▸ PROBLEM DETAILS: In the listing below, locate the line with "JP3 pin 1: ISO_E -> ISO_C" and the line with "TR203: NMOS 2N7002", then output both and everything between them exactly, minus any pictures.

▸ THE DATA:

———

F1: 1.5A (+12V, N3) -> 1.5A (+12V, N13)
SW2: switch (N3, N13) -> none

———

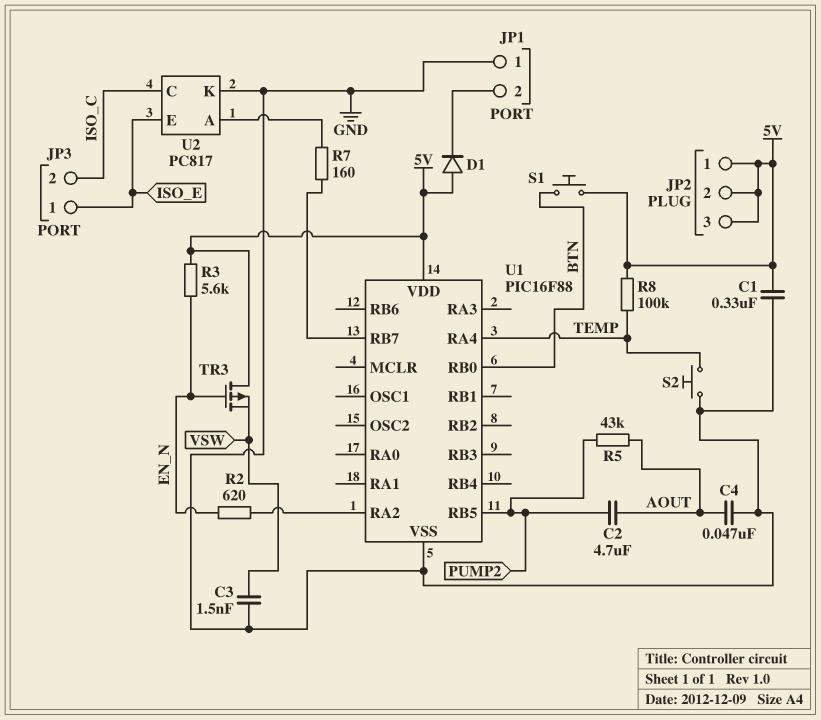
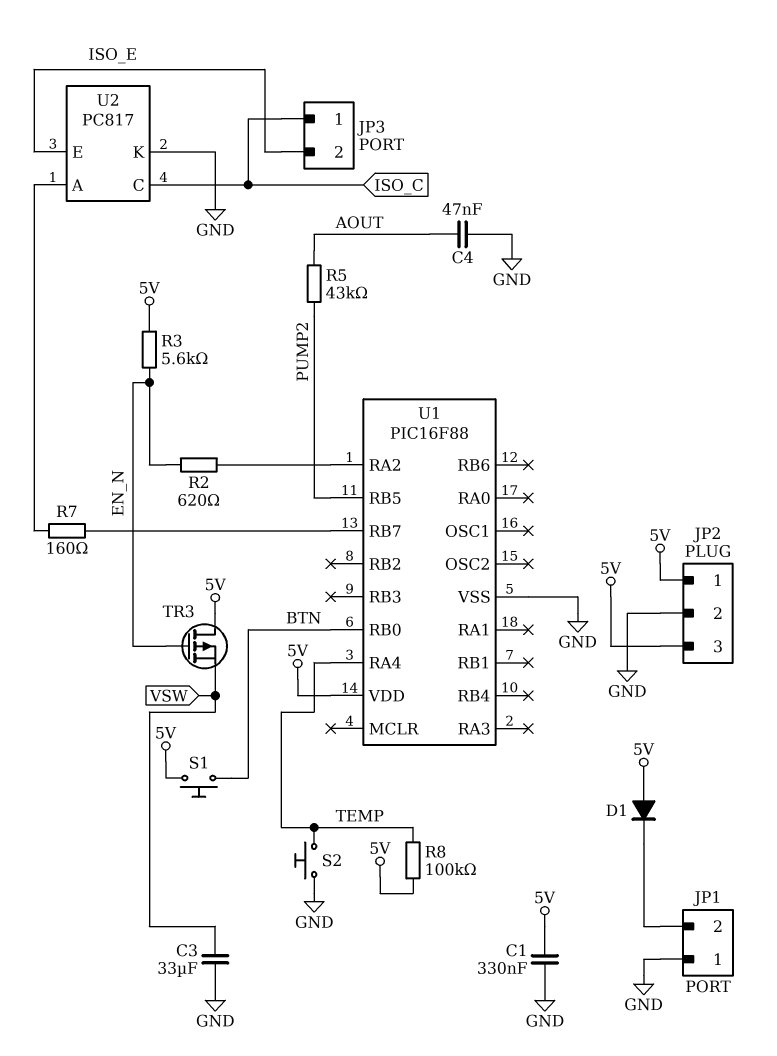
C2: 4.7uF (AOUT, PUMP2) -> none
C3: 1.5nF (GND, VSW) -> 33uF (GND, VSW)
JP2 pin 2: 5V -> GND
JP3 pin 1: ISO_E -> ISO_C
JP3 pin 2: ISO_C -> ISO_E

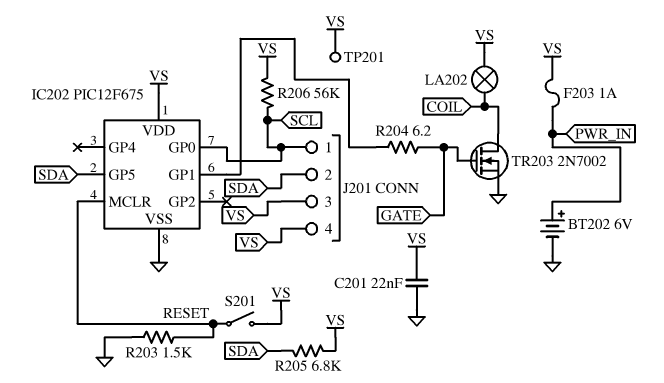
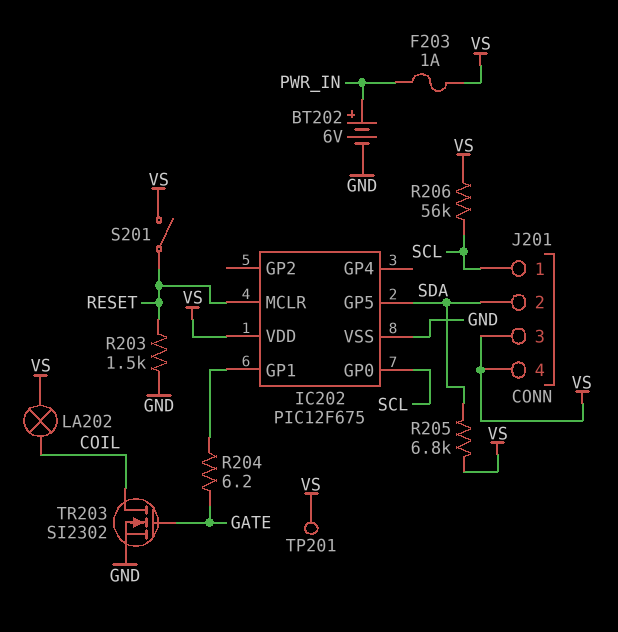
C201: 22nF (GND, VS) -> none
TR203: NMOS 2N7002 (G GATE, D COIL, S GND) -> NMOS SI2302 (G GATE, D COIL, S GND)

———

▸ RESULT FOR THIS TASK:
JP3 pin 1: ISO_E -> ISO_C
JP3 pin 2: ISO_C -> ISO_E

C201: 22nF (GND, VS) -> none
TR203: NMOS 2N7002 (G GATE, D COIL, S GND) -> NMOS SI2302 (G GATE, D COIL, S GND)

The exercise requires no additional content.